WORK INSTRUCTION
Copy each line of the listing below exactly.

INFORMATION SUPPLIED

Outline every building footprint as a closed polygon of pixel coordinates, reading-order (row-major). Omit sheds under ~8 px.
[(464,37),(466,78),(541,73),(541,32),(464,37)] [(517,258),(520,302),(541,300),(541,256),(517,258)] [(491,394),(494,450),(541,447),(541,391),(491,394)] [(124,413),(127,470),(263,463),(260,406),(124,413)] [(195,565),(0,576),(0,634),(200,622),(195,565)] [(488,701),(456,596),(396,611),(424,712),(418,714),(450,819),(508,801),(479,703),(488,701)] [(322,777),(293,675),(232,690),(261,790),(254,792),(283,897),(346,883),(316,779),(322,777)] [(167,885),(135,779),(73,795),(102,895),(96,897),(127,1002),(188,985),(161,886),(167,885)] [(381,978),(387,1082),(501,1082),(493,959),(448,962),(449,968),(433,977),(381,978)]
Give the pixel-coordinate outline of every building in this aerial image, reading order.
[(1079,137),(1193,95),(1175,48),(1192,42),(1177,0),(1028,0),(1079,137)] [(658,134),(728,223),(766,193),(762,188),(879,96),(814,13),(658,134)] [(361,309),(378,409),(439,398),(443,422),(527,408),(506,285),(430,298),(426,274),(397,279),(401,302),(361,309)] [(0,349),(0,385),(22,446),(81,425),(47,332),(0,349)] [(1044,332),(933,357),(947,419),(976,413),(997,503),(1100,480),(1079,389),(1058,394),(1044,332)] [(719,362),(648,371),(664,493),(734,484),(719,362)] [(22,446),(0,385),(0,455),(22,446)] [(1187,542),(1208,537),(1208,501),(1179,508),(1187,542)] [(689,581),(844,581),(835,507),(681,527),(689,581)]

RESULT FOR THIS TASK
Outline every building footprint as a closed polygon of pixel coordinates, reading-order (row-major). Omit sheds under ~8 px.
[(464,37),(466,78),(541,73),(541,32),(464,37)] [(517,258),(520,302),(541,300),(541,256),(517,258)] [(491,394),(494,450),(541,447),(541,391),(491,394)] [(124,413),(127,470),(263,463),(260,406),(124,413)] [(195,565),(0,576),(0,634),(200,622),(195,565)] [(488,701),(456,596),(396,611),(424,712),(418,714),(450,819),(508,801),(479,703),(488,701)] [(322,777),(293,675),(232,690),(261,790),(254,792),(283,897),(346,883),(316,779),(322,777)] [(167,885),(135,779),(73,795),(102,895),(96,897),(127,1002),(188,985),(161,886),(167,885)] [(381,978),(387,1082),(501,1082),(493,959),(448,962),(449,968),(433,977),(381,978)]
Give the pixel-coordinate outline of every building in this aerial image, reading order.
[(1079,137),(1193,95),(1175,48),(1192,42),(1177,0),(1028,0),(1079,137)] [(658,134),(728,223),(766,193),(762,188),(879,96),(814,13),(658,134)] [(361,309),(378,409),(439,398),(443,422),(527,408),(506,285),(430,298),(426,274),(397,279),(401,302),(361,309)] [(0,349),(0,385),(22,446),(81,425),(47,332),(0,349)] [(1044,332),(933,357),(947,419),(976,413),(997,503),(1100,480),(1079,389),(1058,394),(1044,332)] [(719,362),(648,371),(664,493),(734,484),(719,362)] [(22,446),(0,385),(0,455),(22,446)] [(1187,542),(1208,537),(1208,501),(1179,508),(1187,542)] [(689,581),(844,581),(835,507),(681,527),(689,581)]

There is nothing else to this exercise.